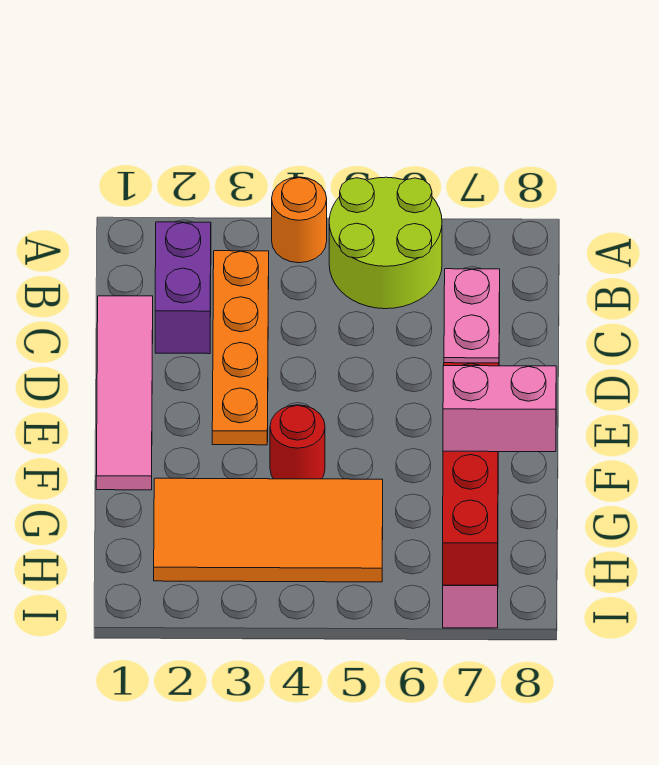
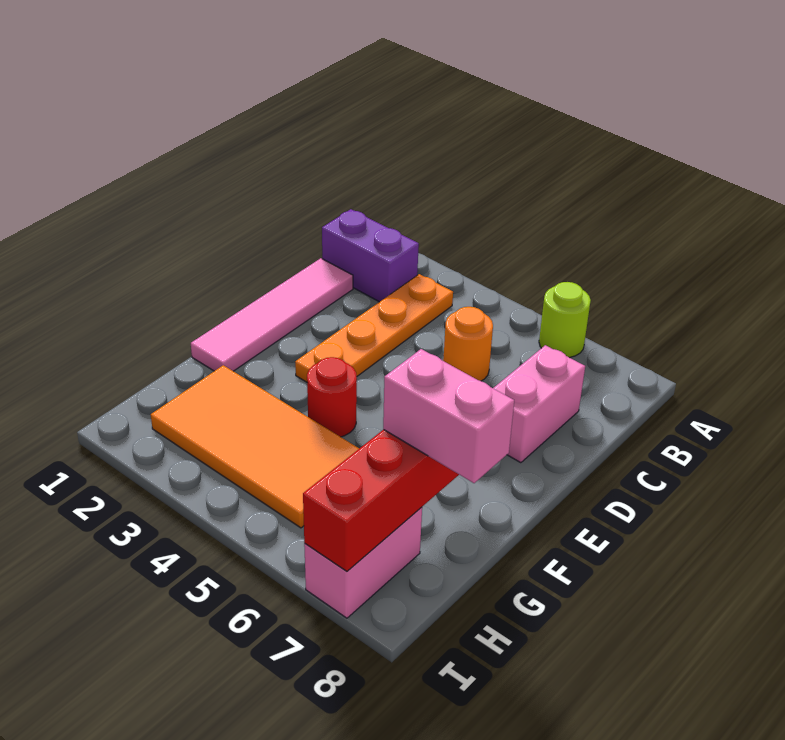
orange round brick A4 level 1 -> orange round brick C5 level 1
lime round brick A5:B6 level 1 -> lime round brick A6 level 1
purple brick B2:C2 level 1 -> purple brick B1:B2 level 1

..............................

Only the text of the listing should be returned, exactly and in full; no image goes into the copy.

- RESULT OF THE TASK
orange round brick A4 level 1 -> orange round brick C5 level 1
lime round brick A5:B6 level 1 -> lime round brick A6 level 1
purple brick B2:C2 level 1 -> purple brick B1:B2 level 1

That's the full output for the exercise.